--- START ---

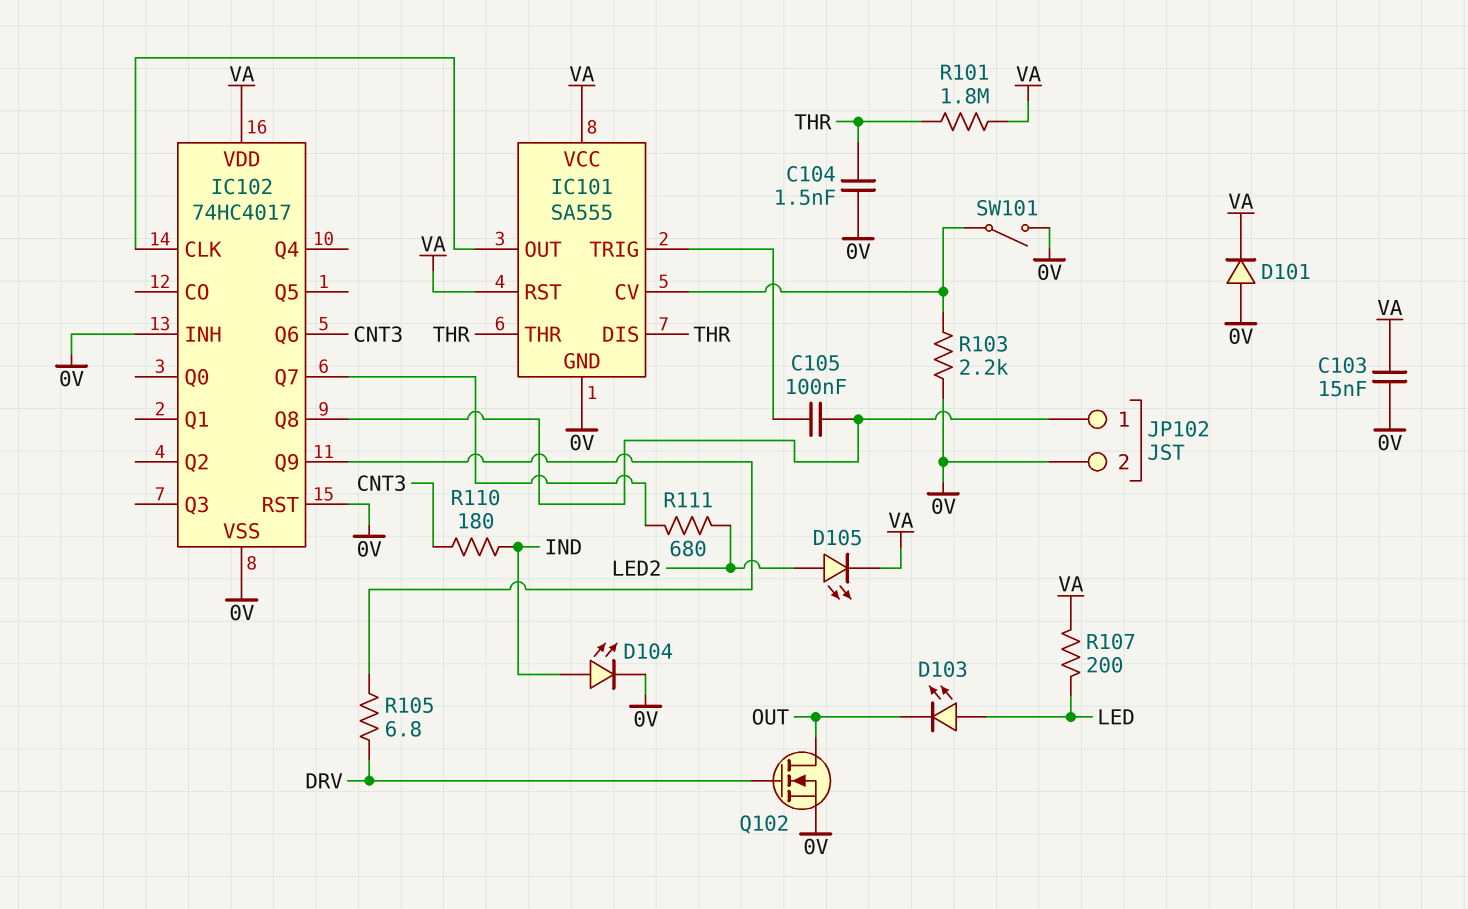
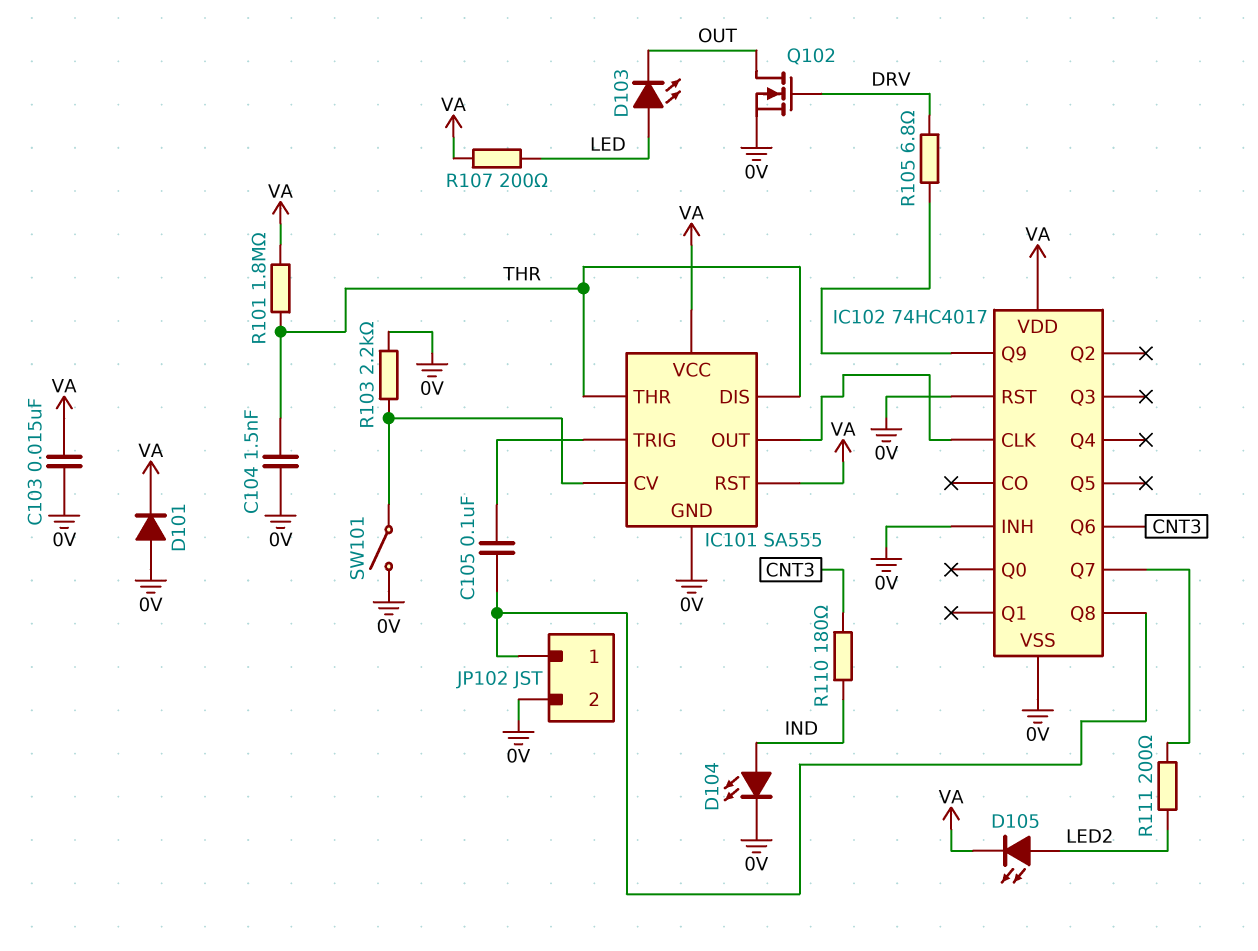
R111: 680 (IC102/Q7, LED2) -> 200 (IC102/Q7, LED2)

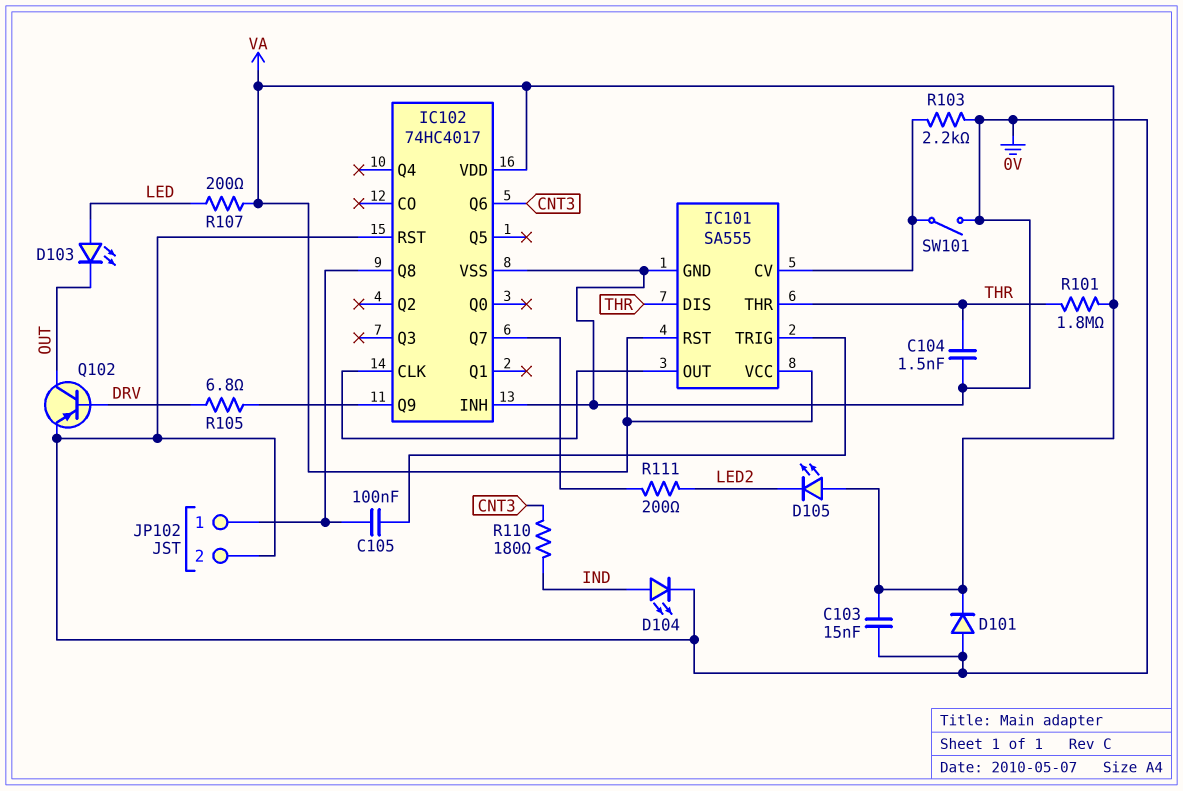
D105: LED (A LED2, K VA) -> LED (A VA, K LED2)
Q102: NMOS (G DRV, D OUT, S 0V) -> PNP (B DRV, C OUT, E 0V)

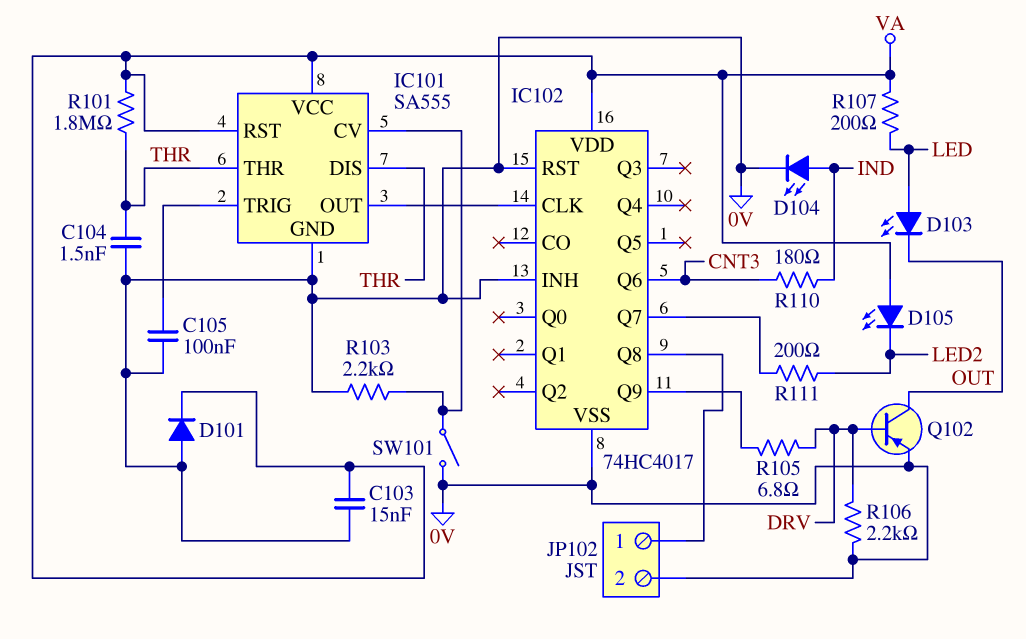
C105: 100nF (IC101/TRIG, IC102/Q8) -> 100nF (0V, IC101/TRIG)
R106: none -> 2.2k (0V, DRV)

--- END ---

▶ [EXERCISE]: The lines needed are those from the one containing "Q102: NMOS (G" through the end of the listing, given again word for word and without any picture.

▶ [WRITTEN RESPONSE]:
Q102: NMOS (G DRV, D OUT, S 0V) -> PNP (B DRV, C OUT, E 0V)

C105: 100nF (IC101/TRIG, IC102/Q8) -> 100nF (0V, IC101/TRIG)
R106: none -> 2.2k (0V, DRV)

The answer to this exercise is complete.